Rewrite the listing from its first line through the line containing "SC Idar-Oberstein [133, 1553]", changing "midpoint" to "center point" and leaving all else as it is. Give only those lines.

>> start Data in this exercise

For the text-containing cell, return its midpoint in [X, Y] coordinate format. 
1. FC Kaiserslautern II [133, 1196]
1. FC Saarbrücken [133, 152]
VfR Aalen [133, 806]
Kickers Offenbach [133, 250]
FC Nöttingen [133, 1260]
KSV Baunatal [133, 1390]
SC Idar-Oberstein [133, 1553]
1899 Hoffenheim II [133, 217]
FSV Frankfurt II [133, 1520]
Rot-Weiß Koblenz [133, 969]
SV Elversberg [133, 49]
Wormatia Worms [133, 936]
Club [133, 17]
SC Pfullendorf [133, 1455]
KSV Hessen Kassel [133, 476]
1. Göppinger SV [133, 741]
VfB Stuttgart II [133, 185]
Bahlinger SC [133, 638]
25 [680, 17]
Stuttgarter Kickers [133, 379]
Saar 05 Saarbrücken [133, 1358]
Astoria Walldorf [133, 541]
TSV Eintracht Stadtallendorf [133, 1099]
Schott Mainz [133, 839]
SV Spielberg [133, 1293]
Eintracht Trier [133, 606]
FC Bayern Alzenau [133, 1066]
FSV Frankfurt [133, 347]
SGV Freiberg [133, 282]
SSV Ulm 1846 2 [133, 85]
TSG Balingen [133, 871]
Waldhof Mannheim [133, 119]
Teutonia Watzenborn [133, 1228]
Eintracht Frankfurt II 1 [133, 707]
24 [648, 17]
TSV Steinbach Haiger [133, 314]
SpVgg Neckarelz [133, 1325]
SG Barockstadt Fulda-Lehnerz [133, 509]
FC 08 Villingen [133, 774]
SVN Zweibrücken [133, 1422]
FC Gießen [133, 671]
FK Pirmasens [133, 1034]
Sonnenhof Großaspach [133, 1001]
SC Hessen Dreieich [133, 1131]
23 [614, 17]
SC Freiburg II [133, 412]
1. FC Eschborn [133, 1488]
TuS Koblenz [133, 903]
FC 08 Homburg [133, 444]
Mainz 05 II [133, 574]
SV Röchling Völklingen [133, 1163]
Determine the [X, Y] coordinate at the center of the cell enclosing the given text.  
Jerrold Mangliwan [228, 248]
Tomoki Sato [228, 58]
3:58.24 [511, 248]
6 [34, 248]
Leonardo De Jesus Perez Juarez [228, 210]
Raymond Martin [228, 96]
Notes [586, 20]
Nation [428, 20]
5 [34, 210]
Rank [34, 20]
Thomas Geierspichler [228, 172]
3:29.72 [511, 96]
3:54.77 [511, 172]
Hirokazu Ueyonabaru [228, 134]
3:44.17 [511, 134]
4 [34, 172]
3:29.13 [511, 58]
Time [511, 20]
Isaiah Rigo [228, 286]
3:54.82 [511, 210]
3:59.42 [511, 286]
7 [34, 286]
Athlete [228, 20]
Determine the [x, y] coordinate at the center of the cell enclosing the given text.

>> end Data in this exercise

▸ Finished answer
For the text-containing cell, return its center point in [X, Y] coordinate format. 
1. FC Kaiserslautern II [133, 1196]
1. FC Saarbrücken [133, 152]
VfR Aalen [133, 806]
Kickers Offenbach [133, 250]
FC Nöttingen [133, 1260]
KSV Baunatal [133, 1390]
SC Idar-Oberstein [133, 1553]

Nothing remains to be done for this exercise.